SET PROBLEM:
Extract the entries from the line with "glove (602, 94)" up to and including the line with "jumped (134, 368)", and reproduce those lines verbatim.

::::

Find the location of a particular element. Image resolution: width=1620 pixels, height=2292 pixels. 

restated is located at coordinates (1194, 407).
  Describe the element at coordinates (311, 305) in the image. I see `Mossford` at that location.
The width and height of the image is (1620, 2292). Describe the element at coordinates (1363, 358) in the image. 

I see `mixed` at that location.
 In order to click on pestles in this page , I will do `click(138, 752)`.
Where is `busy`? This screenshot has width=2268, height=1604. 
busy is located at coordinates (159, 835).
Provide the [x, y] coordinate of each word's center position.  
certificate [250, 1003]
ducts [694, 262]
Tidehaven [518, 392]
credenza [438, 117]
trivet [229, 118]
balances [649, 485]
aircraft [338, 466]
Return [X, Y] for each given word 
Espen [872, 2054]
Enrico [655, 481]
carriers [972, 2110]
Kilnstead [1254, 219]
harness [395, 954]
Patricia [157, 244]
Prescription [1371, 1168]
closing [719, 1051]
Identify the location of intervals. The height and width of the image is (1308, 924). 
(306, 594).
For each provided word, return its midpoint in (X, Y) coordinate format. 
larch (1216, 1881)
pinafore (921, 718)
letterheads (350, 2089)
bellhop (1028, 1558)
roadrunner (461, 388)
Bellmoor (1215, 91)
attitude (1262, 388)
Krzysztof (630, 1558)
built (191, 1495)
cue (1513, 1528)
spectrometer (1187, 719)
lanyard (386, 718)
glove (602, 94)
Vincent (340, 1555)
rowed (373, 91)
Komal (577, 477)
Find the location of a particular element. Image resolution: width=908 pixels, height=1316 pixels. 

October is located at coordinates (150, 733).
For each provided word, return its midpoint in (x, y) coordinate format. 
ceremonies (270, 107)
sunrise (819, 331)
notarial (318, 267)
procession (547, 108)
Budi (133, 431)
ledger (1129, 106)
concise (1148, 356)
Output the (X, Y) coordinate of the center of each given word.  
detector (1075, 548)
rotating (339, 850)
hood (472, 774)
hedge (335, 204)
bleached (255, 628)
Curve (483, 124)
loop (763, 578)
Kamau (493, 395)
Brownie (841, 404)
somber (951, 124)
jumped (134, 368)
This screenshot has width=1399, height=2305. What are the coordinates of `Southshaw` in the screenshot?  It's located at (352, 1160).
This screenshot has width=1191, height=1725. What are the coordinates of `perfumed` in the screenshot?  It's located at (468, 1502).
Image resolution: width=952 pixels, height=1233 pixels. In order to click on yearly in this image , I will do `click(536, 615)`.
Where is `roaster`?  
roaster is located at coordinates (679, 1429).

::::

RESPONSE TO THIS EXERCISE:
glove (602, 94)
Vincent (340, 1555)
rowed (373, 91)
Komal (577, 477)
Find the location of a particular element. Image resolution: width=908 pixels, height=1316 pixels. 

October is located at coordinates (150, 733).
For each provided word, return its midpoint in (x, y) coordinate format. 
ceremonies (270, 107)
sunrise (819, 331)
notarial (318, 267)
procession (547, 108)
Budi (133, 431)
ledger (1129, 106)
concise (1148, 356)
Output the (X, Y) coordinate of the center of each given word.  
detector (1075, 548)
rotating (339, 850)
hood (472, 774)
hedge (335, 204)
bleached (255, 628)
Curve (483, 124)
loop (763, 578)
Kamau (493, 395)
Brownie (841, 404)
somber (951, 124)
jumped (134, 368)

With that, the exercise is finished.